- Directions for this task: Say how many of the lines below include the word "black", and write nothing else.

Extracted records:
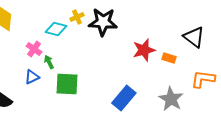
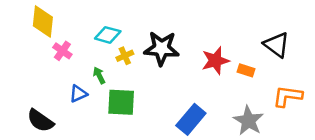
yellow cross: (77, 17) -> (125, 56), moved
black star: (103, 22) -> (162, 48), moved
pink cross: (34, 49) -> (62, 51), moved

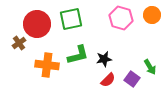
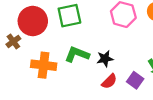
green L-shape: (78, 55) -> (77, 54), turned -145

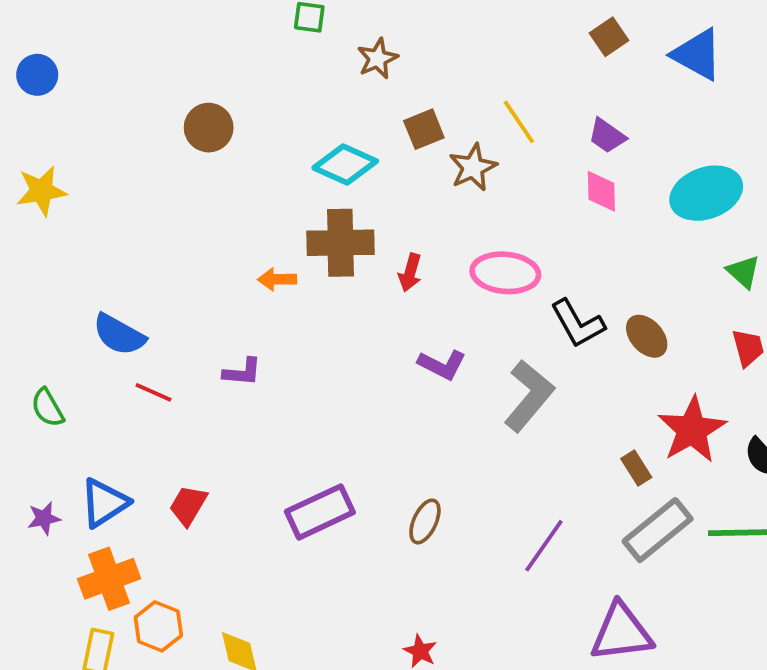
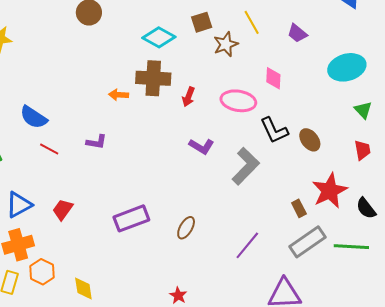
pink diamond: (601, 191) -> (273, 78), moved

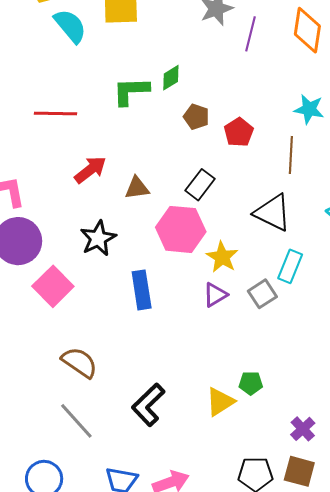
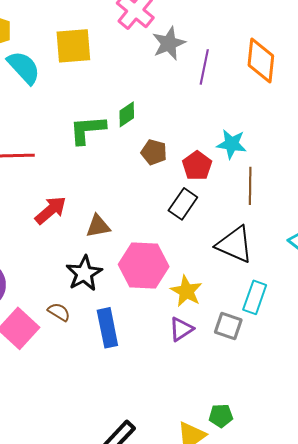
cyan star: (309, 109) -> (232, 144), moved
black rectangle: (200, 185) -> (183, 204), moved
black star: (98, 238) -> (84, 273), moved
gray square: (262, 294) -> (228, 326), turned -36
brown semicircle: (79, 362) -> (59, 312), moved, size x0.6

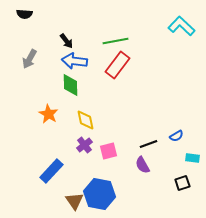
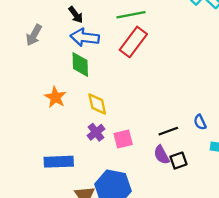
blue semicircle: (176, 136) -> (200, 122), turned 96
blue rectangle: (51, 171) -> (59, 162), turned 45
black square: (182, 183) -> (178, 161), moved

- Solution to this task: 4